AIM OF THE TASK - Repeat nothing but the lines below running from the one containing "cyan brick G1:H2 level 1 -> none" to the one containing "orange cone A6 level 4 -> none". Keep both end lines.
━━━ DATA SUPPLIED ━━━
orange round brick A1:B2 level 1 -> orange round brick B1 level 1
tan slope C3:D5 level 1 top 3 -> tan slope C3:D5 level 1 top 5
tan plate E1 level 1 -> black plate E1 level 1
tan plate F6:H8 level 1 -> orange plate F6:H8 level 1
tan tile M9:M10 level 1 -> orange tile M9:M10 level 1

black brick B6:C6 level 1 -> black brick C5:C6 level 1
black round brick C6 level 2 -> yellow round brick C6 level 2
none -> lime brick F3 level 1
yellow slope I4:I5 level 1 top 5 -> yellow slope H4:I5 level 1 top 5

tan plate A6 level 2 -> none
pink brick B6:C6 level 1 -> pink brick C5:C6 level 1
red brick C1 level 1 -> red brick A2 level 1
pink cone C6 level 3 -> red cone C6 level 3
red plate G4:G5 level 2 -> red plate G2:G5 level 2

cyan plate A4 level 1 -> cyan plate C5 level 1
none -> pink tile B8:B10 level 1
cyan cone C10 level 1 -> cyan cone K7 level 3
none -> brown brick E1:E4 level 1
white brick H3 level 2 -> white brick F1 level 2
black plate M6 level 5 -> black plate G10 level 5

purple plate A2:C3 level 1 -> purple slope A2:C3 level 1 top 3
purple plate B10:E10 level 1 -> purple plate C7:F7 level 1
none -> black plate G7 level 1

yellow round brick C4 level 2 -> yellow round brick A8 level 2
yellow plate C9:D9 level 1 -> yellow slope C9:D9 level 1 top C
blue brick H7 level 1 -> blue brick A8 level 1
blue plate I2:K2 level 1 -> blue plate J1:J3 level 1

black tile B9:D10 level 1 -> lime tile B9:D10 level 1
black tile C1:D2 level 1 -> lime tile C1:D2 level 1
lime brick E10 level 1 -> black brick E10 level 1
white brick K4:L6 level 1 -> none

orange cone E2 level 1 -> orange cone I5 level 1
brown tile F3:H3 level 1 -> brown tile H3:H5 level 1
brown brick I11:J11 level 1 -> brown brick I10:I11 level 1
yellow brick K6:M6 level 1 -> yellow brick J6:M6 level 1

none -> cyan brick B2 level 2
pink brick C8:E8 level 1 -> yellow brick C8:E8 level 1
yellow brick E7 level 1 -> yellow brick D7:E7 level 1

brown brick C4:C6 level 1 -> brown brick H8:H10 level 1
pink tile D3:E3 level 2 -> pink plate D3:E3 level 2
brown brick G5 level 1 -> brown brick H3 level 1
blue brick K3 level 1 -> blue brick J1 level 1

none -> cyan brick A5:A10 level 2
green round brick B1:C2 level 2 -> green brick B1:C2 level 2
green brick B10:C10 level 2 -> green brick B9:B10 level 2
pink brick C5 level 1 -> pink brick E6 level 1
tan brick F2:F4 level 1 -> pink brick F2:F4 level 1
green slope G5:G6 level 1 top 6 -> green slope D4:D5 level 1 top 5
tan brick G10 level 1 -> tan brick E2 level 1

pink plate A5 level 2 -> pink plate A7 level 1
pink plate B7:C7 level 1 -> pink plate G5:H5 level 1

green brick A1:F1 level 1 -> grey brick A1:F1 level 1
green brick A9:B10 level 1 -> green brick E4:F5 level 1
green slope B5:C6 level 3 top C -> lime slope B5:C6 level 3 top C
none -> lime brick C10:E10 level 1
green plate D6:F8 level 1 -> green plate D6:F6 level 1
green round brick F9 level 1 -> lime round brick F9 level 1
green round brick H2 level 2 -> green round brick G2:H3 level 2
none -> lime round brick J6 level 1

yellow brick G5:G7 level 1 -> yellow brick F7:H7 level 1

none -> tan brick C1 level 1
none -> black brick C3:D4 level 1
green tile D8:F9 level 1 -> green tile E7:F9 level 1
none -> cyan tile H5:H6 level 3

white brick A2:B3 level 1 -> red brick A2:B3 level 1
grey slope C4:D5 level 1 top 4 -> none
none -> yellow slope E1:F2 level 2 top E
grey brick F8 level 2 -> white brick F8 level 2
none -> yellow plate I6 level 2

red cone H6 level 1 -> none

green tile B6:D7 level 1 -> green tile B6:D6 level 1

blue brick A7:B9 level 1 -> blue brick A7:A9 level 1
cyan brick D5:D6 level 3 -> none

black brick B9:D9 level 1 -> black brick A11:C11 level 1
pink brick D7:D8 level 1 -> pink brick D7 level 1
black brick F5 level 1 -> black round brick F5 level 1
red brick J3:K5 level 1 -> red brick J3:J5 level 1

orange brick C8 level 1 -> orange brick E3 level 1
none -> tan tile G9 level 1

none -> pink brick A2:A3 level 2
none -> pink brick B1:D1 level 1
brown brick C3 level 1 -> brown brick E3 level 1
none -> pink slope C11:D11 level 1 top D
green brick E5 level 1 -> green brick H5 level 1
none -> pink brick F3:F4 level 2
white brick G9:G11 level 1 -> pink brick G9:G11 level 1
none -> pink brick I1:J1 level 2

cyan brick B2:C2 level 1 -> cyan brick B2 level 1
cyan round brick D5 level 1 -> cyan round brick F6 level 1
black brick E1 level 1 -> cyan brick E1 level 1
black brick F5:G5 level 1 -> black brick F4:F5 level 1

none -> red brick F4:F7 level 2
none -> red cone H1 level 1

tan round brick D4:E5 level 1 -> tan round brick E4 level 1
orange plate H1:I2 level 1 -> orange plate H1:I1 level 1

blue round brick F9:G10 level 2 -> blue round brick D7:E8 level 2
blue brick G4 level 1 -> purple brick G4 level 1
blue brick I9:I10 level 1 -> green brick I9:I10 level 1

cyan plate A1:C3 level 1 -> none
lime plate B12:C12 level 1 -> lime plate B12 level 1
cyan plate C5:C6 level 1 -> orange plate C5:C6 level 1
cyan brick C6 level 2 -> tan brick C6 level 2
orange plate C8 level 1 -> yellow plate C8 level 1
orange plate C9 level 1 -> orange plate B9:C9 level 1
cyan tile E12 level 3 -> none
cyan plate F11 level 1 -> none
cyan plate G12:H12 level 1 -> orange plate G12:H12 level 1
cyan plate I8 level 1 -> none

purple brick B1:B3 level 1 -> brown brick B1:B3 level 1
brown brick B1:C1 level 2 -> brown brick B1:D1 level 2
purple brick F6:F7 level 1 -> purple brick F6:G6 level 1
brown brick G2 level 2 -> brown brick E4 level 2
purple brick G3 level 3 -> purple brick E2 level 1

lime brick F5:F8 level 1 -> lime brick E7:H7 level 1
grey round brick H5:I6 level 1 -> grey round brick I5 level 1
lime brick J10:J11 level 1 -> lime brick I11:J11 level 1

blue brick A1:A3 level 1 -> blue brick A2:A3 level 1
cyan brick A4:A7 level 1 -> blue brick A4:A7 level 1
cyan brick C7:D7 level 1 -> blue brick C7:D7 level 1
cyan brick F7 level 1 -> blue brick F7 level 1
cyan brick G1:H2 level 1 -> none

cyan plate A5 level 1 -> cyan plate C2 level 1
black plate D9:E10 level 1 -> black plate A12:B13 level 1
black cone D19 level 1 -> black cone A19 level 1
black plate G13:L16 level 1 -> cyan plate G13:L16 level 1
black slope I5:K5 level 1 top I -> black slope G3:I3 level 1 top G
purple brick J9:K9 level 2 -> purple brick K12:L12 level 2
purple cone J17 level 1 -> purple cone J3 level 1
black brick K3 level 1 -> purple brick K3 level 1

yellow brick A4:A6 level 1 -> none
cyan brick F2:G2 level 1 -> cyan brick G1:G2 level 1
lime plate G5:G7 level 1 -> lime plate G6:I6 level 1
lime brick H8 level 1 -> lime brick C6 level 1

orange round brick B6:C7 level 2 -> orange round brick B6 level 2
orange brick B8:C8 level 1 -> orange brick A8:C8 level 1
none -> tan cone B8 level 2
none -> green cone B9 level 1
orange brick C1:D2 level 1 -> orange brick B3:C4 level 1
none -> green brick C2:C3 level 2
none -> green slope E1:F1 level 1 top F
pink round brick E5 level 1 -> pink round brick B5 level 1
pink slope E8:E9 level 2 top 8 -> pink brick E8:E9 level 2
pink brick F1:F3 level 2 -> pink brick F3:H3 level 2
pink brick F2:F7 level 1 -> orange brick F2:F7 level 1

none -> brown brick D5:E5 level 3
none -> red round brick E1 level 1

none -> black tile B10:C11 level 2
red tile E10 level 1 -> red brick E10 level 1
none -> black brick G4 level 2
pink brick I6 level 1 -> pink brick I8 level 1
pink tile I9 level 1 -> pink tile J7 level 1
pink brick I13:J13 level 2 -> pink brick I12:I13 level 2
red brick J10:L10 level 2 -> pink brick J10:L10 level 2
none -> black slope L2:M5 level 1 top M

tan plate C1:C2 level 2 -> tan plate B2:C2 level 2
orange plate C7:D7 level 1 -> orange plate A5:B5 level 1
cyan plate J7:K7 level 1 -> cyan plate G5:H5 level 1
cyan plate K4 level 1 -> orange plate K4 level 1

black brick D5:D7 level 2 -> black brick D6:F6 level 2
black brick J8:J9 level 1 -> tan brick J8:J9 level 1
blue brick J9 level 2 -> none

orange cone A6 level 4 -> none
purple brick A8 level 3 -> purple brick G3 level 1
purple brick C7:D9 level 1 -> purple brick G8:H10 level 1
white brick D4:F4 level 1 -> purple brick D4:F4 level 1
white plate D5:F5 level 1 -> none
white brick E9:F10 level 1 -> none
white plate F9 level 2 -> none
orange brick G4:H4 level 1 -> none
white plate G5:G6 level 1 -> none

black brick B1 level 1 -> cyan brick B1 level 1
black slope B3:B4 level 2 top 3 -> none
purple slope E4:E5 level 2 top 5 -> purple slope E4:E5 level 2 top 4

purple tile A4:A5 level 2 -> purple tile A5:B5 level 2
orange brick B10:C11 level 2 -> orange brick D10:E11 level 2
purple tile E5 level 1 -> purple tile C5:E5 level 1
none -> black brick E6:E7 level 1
━━━
TASK ANSWER -
cyan brick G1:H2 level 1 -> none

cyan plate A5 level 1 -> cyan plate C2 level 1
black plate D9:E10 level 1 -> black plate A12:B13 level 1
black cone D19 level 1 -> black cone A19 level 1
black plate G13:L16 level 1 -> cyan plate G13:L16 level 1
black slope I5:K5 level 1 top I -> black slope G3:I3 level 1 top G
purple brick J9:K9 level 2 -> purple brick K12:L12 level 2
purple cone J17 level 1 -> purple cone J3 level 1
black brick K3 level 1 -> purple brick K3 level 1

yellow brick A4:A6 level 1 -> none
cyan brick F2:G2 level 1 -> cyan brick G1:G2 level 1
lime plate G5:G7 level 1 -> lime plate G6:I6 level 1
lime brick H8 level 1 -> lime brick C6 level 1

orange round brick B6:C7 level 2 -> orange round brick B6 level 2
orange brick B8:C8 level 1 -> orange brick A8:C8 level 1
none -> tan cone B8 level 2
none -> green cone B9 level 1
orange brick C1:D2 level 1 -> orange brick B3:C4 level 1
none -> green brick C2:C3 level 2
none -> green slope E1:F1 level 1 top F
pink round brick E5 level 1 -> pink round brick B5 level 1
pink slope E8:E9 level 2 top 8 -> pink brick E8:E9 level 2
pink brick F1:F3 level 2 -> pink brick F3:H3 level 2
pink brick F2:F7 level 1 -> orange brick F2:F7 level 1

none -> brown brick D5:E5 level 3
none -> red round brick E1 level 1

none -> black tile B10:C11 level 2
red tile E10 level 1 -> red brick E10 level 1
none -> black brick G4 level 2
pink brick I6 level 1 -> pink brick I8 level 1
pink tile I9 level 1 -> pink tile J7 level 1
pink brick I13:J13 level 2 -> pink brick I12:I13 level 2
red brick J10:L10 level 2 -> pink brick J10:L10 level 2
none -> black slope L2:M5 level 1 top M

tan plate C1:C2 level 2 -> tan plate B2:C2 level 2
orange plate C7:D7 level 1 -> orange plate A5:B5 level 1
cyan plate J7:K7 level 1 -> cyan plate G5:H5 level 1
cyan plate K4 level 1 -> orange plate K4 level 1

black brick D5:D7 level 2 -> black brick D6:F6 level 2
black brick J8:J9 level 1 -> tan brick J8:J9 level 1
blue brick J9 level 2 -> none

orange cone A6 level 4 -> none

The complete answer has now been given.